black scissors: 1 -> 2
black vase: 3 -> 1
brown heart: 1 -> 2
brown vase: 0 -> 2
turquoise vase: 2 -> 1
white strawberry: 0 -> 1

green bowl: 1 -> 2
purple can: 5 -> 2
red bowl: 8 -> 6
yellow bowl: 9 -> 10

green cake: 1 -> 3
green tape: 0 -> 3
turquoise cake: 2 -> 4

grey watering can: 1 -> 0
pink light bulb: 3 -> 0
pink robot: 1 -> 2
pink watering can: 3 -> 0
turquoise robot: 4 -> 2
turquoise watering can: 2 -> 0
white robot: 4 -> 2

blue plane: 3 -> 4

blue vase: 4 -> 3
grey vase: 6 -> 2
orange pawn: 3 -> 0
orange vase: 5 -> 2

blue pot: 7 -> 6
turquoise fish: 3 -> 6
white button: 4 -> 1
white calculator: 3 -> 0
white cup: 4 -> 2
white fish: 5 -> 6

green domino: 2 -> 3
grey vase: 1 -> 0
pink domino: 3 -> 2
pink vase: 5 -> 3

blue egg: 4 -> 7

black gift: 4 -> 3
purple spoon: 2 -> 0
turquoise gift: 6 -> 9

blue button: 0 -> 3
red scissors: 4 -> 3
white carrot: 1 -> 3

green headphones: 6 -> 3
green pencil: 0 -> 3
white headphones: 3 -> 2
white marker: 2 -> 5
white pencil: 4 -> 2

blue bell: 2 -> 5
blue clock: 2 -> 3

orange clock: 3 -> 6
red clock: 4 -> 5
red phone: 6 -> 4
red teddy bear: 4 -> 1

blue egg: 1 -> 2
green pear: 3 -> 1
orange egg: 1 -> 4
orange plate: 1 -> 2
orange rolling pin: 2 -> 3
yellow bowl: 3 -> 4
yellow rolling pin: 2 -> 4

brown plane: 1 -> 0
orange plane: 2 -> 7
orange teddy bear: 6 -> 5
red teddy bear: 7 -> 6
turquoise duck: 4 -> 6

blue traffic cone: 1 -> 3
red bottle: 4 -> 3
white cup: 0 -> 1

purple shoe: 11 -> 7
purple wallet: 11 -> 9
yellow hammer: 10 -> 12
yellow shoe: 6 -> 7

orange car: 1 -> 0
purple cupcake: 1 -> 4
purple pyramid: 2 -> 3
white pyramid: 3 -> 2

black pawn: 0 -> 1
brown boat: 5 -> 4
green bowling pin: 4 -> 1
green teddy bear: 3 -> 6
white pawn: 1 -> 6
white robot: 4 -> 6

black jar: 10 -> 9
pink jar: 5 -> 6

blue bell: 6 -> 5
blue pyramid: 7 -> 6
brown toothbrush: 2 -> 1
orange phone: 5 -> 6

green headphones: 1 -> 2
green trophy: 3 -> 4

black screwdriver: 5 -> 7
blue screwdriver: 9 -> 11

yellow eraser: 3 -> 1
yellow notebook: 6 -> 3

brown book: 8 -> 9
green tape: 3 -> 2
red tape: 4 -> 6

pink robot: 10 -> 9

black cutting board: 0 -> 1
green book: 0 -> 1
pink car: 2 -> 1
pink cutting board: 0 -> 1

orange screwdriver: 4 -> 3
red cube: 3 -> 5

Problem:
The reply should restate the records above in full, character for character.

Result:
black scissors: 1 -> 2
black vase: 3 -> 1
brown heart: 1 -> 2
brown vase: 0 -> 2
turquoise vase: 2 -> 1
white strawberry: 0 -> 1

green bowl: 1 -> 2
purple can: 5 -> 2
red bowl: 8 -> 6
yellow bowl: 9 -> 10

green cake: 1 -> 3
green tape: 0 -> 3
turquoise cake: 2 -> 4

grey watering can: 1 -> 0
pink light bulb: 3 -> 0
pink robot: 1 -> 2
pink watering can: 3 -> 0
turquoise robot: 4 -> 2
turquoise watering can: 2 -> 0
white robot: 4 -> 2

blue plane: 3 -> 4

blue vase: 4 -> 3
grey vase: 6 -> 2
orange pawn: 3 -> 0
orange vase: 5 -> 2

blue pot: 7 -> 6
turquoise fish: 3 -> 6
white button: 4 -> 1
white calculator: 3 -> 0
white cup: 4 -> 2
white fish: 5 -> 6

green domino: 2 -> 3
grey vase: 1 -> 0
pink domino: 3 -> 2
pink vase: 5 -> 3

blue egg: 4 -> 7

black gift: 4 -> 3
purple spoon: 2 -> 0
turquoise gift: 6 -> 9

blue button: 0 -> 3
red scissors: 4 -> 3
white carrot: 1 -> 3

green headphones: 6 -> 3
green pencil: 0 -> 3
white headphones: 3 -> 2
white marker: 2 -> 5
white pencil: 4 -> 2

blue bell: 2 -> 5
blue clock: 2 -> 3

orange clock: 3 -> 6
red clock: 4 -> 5
red phone: 6 -> 4
red teddy bear: 4 -> 1

blue egg: 1 -> 2
green pear: 3 -> 1
orange egg: 1 -> 4
orange plate: 1 -> 2
orange rolling pin: 2 -> 3
yellow bowl: 3 -> 4
yellow rolling pin: 2 -> 4

brown plane: 1 -> 0
orange plane: 2 -> 7
orange teddy bear: 6 -> 5
red teddy bear: 7 -> 6
turquoise duck: 4 -> 6

blue traffic cone: 1 -> 3
red bottle: 4 -> 3
white cup: 0 -> 1

purple shoe: 11 -> 7
purple wallet: 11 -> 9
yellow hammer: 10 -> 12
yellow shoe: 6 -> 7

orange car: 1 -> 0
purple cupcake: 1 -> 4
purple pyramid: 2 -> 3
white pyramid: 3 -> 2

black pawn: 0 -> 1
brown boat: 5 -> 4
green bowling pin: 4 -> 1
green teddy bear: 3 -> 6
white pawn: 1 -> 6
white robot: 4 -> 6

black jar: 10 -> 9
pink jar: 5 -> 6

blue bell: 6 -> 5
blue pyramid: 7 -> 6
brown toothbrush: 2 -> 1
orange phone: 5 -> 6

green headphones: 1 -> 2
green trophy: 3 -> 4

black screwdriver: 5 -> 7
blue screwdriver: 9 -> 11

yellow eraser: 3 -> 1
yellow notebook: 6 -> 3

brown book: 8 -> 9
green tape: 3 -> 2
red tape: 4 -> 6

pink robot: 10 -> 9

black cutting board: 0 -> 1
green book: 0 -> 1
pink car: 2 -> 1
pink cutting board: 0 -> 1

orange screwdriver: 4 -> 3
red cube: 3 -> 5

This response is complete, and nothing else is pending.